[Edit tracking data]
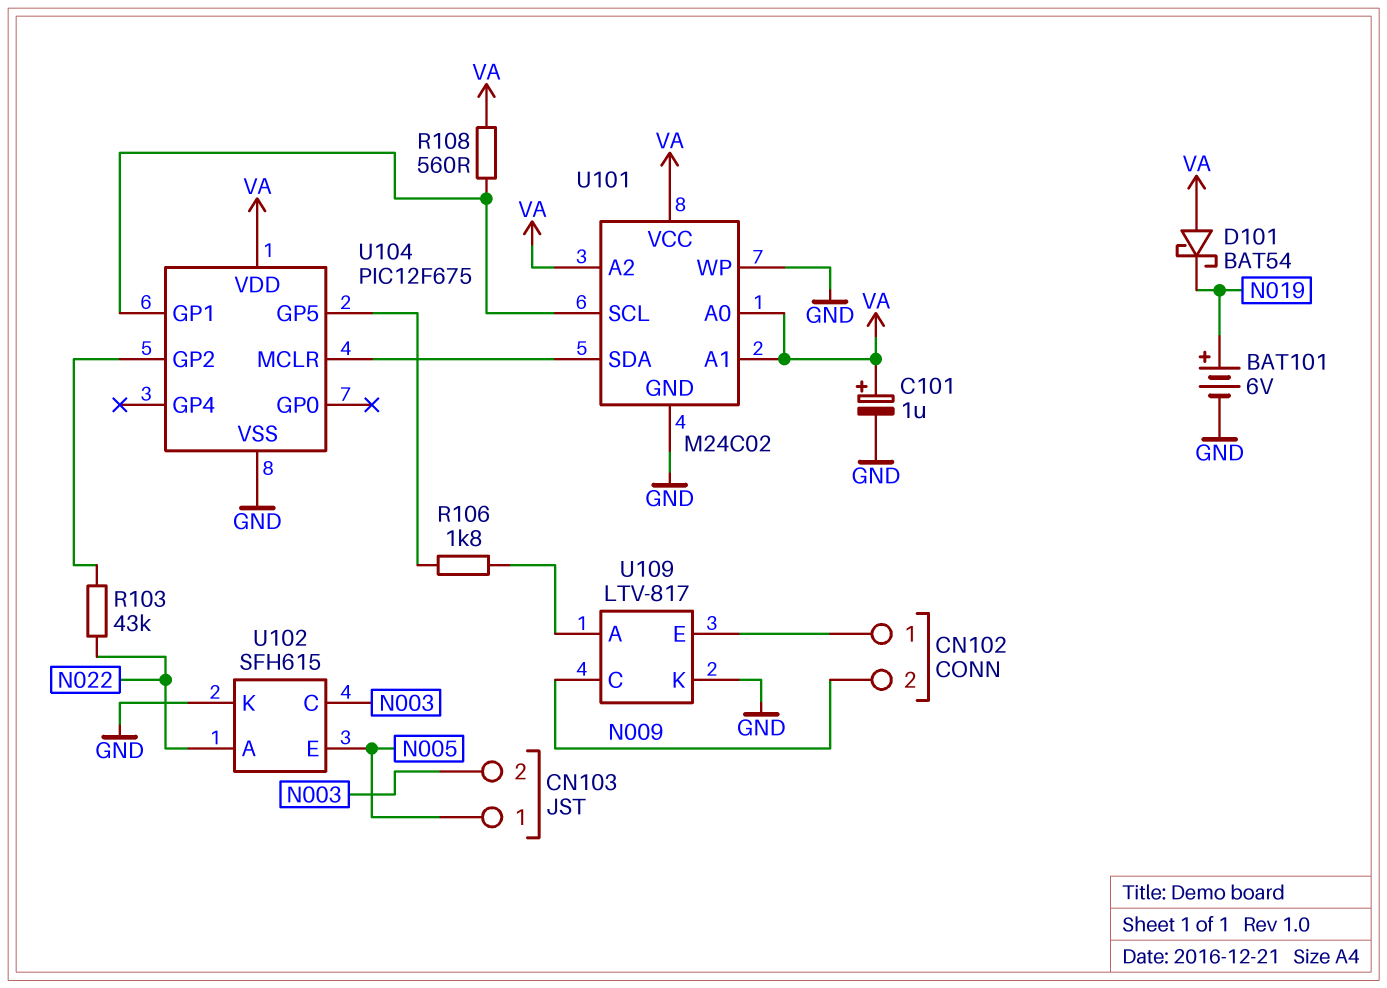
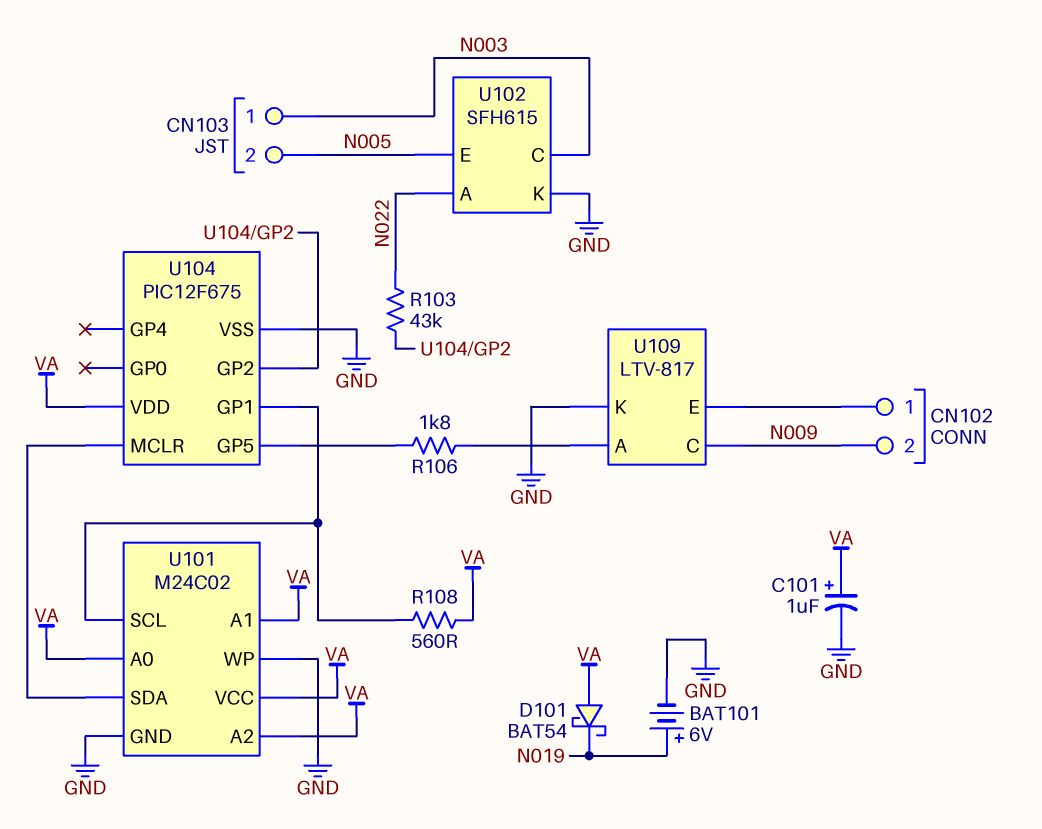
CN103 pin 1: N005 -> N003
CN103 pin 2: N003 -> N005

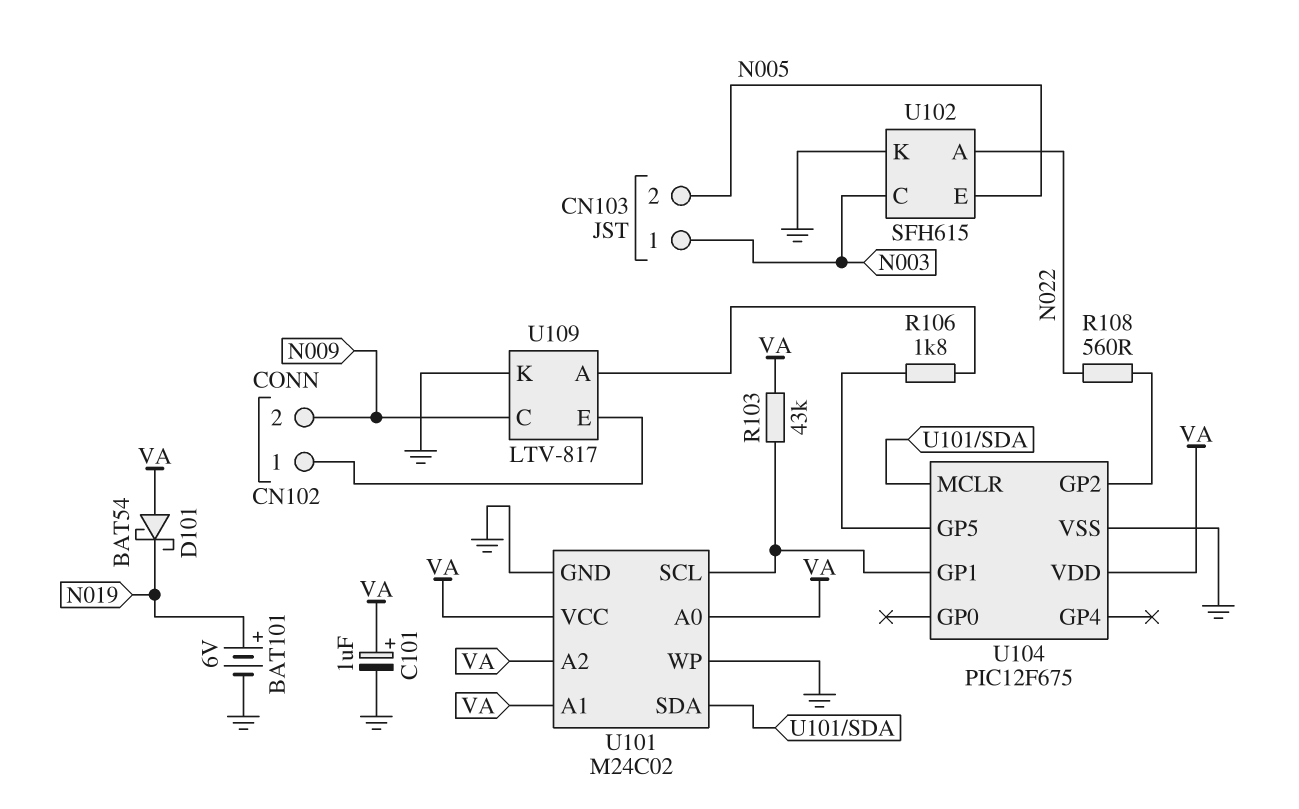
R103: 43k (N022, U104/GP2) -> 43k (U101/SCL, VA)
R108: 560 (U101/SCL, VA) -> 560 (N022, U104/GP2)

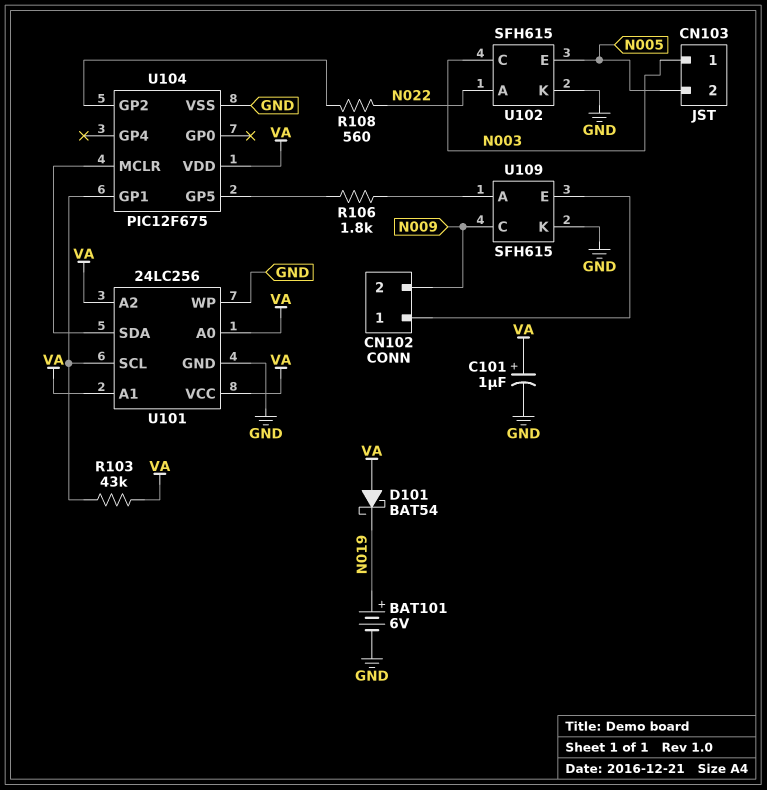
U101: M24C02 -> 24LC256
U109: LTV-817 -> SFH615

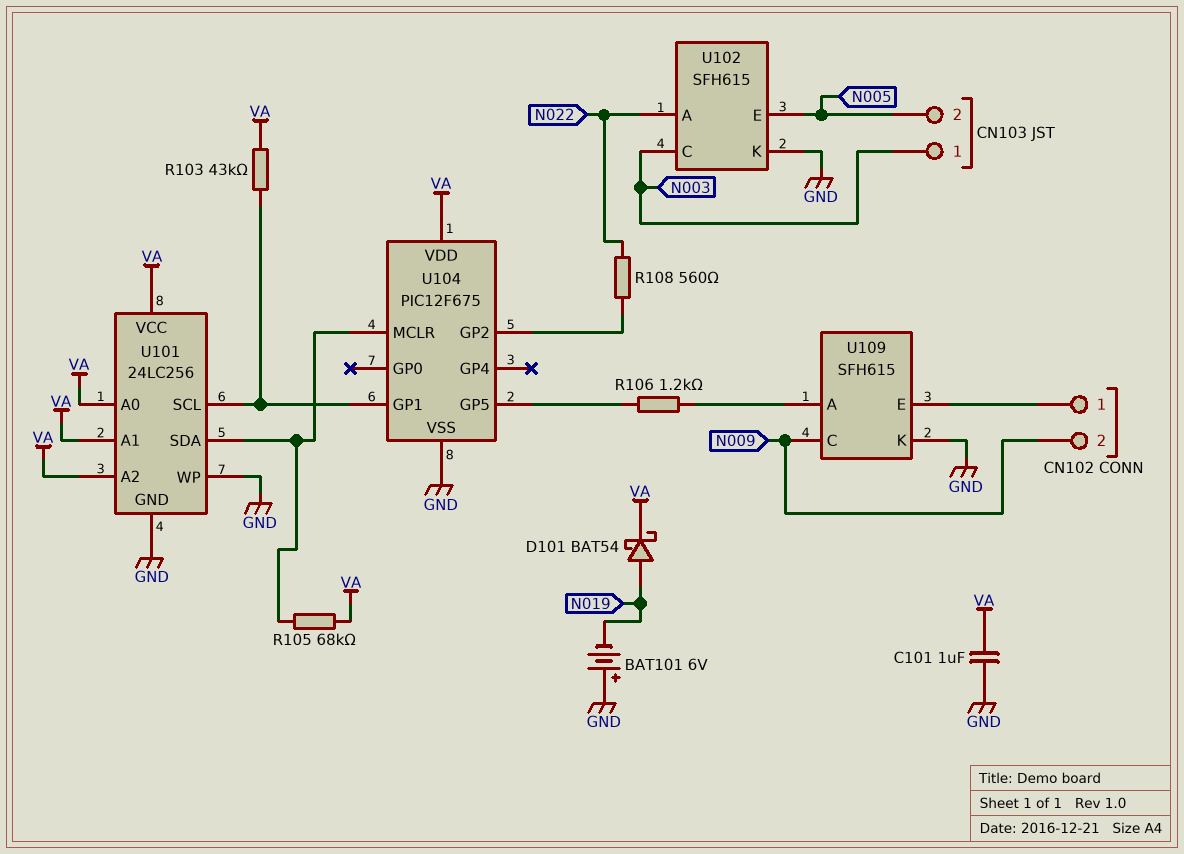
BAT101: 6V (plus N019, minus GND) -> 6V (plus GND, minus N019)
C101: 1uF (plus VA, minus GND) -> 1uF (GND, VA)
D101: schottky BAT54 (A VA, K N019) -> schottky BAT54 (A N019, K VA)
R105: none -> 68k (U101/SDA, VA)
R106: 1.8k (U104/GP5, U109/A) -> 1.2k (U104/GP5, U109/A)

EXERCISE REQUIREMENTS: What number of lines in the records contain the word "plus"? Answer with that number alone.

SOLUTION FOR THIS EXERCISE: 2